Version comparison data

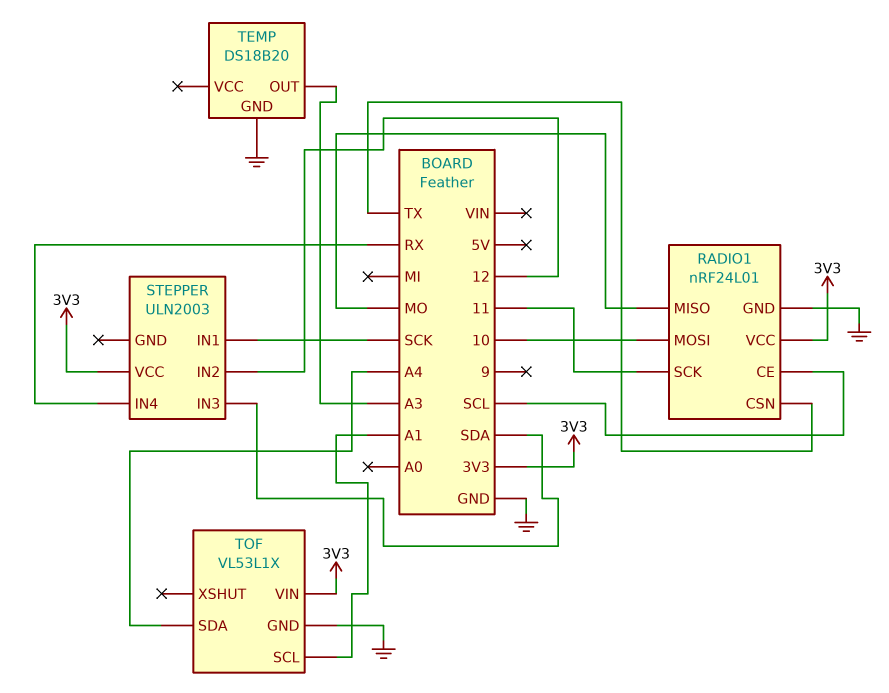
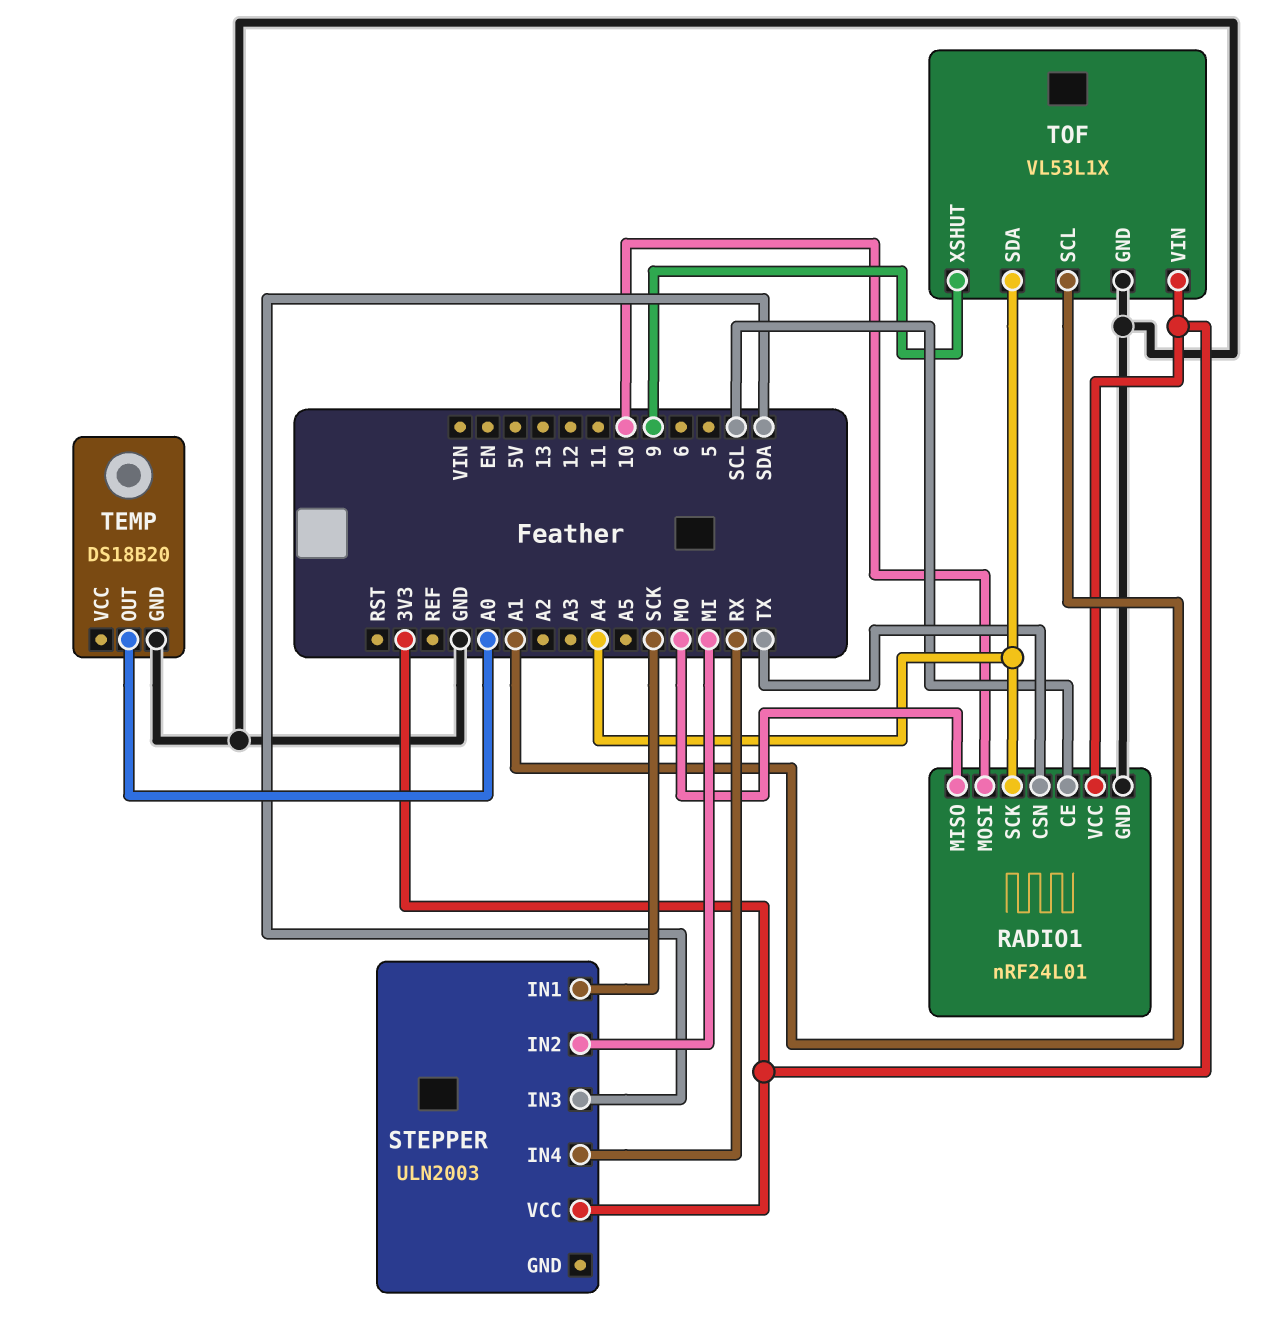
RADIO1 pin SCK: 11 -> A4
STEPPER pin IN2: 12 -> MI
TEMP pin OUT: A3 -> A0
TOF pin XSHUT: none -> 9

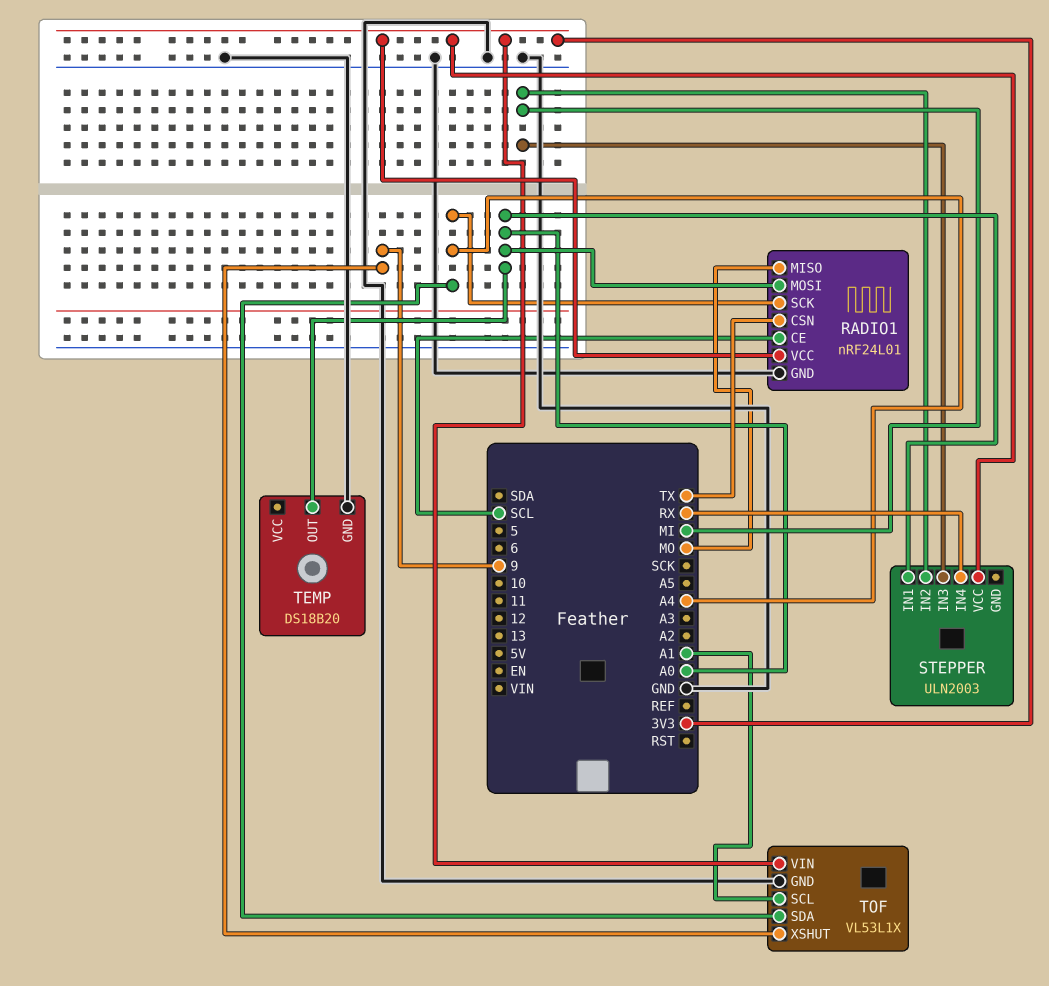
RADIO1 pin MOSI: 10 -> A0
STEPPER pin IN1: SCK -> A0
STEPPER pin IN3: SDA -> MI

### WHAT YOU ARE ASKED TO DO
Nothing but the lines from the one with "RADIO1 pin MOSI: 10 -> A0" through the final line of the records may appear in the answer, and each must be transcribed exactly.

### YOUR SOLUTION
RADIO1 pin MOSI: 10 -> A0
STEPPER pin IN1: SCK -> A0
STEPPER pin IN3: SDA -> MI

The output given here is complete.